**Source data**
--- START ---
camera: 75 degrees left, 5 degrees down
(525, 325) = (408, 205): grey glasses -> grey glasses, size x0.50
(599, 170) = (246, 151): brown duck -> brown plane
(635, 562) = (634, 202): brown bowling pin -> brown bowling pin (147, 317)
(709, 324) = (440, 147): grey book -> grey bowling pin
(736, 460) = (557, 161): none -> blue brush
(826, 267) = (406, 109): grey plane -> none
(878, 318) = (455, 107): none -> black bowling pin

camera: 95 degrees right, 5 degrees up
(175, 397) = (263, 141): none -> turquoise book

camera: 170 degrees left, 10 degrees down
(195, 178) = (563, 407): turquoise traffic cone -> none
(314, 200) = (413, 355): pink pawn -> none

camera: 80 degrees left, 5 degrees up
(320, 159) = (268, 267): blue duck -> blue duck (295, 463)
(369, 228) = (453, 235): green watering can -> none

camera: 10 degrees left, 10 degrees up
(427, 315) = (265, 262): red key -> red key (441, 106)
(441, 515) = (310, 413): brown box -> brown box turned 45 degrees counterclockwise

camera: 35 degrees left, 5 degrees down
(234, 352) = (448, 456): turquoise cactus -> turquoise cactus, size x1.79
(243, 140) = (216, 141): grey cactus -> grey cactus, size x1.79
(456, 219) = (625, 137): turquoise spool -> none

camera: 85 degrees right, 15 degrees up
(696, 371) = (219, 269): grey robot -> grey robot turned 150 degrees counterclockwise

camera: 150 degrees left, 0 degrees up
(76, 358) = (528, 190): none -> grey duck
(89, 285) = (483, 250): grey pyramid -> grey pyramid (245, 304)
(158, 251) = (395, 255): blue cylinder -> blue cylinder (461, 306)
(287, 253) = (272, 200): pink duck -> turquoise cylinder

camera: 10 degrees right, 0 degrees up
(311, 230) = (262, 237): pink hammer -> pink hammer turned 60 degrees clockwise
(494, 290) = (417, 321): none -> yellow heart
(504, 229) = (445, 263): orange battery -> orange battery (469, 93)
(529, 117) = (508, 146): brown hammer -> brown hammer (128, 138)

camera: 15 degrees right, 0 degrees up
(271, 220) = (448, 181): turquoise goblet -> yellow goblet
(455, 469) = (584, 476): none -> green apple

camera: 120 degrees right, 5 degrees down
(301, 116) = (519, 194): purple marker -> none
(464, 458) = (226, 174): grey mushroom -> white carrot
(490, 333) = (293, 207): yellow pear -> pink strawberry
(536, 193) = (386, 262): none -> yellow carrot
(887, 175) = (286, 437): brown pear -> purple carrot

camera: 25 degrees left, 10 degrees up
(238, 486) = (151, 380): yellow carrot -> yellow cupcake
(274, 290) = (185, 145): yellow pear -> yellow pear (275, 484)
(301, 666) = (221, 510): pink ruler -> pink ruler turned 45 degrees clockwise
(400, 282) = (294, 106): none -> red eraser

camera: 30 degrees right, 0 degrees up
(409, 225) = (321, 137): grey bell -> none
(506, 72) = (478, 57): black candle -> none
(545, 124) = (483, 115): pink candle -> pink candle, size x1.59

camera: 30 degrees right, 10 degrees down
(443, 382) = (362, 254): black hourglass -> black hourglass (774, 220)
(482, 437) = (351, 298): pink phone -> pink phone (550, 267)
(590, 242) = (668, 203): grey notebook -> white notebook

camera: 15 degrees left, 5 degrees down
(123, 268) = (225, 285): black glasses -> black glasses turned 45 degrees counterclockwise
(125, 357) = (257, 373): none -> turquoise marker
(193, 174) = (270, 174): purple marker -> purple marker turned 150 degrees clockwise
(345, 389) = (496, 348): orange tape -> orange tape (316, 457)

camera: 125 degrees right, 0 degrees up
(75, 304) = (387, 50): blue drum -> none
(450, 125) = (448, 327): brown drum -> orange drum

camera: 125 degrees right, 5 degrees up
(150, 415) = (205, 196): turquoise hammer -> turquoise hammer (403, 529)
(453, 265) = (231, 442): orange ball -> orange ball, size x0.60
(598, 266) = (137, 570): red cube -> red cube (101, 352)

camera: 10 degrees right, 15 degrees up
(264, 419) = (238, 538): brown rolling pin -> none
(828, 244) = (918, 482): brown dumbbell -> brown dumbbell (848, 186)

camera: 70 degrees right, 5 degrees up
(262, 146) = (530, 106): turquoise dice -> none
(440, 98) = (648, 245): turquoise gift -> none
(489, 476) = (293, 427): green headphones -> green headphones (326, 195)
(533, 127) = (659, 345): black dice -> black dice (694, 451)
--- END ---
**Work instruction**
Which lines in the records above contain the string "dice"? Copy each one.

**Answer space**
(262, 146) = (530, 106): turquoise dice -> none
(533, 127) = (659, 345): black dice -> black dice (694, 451)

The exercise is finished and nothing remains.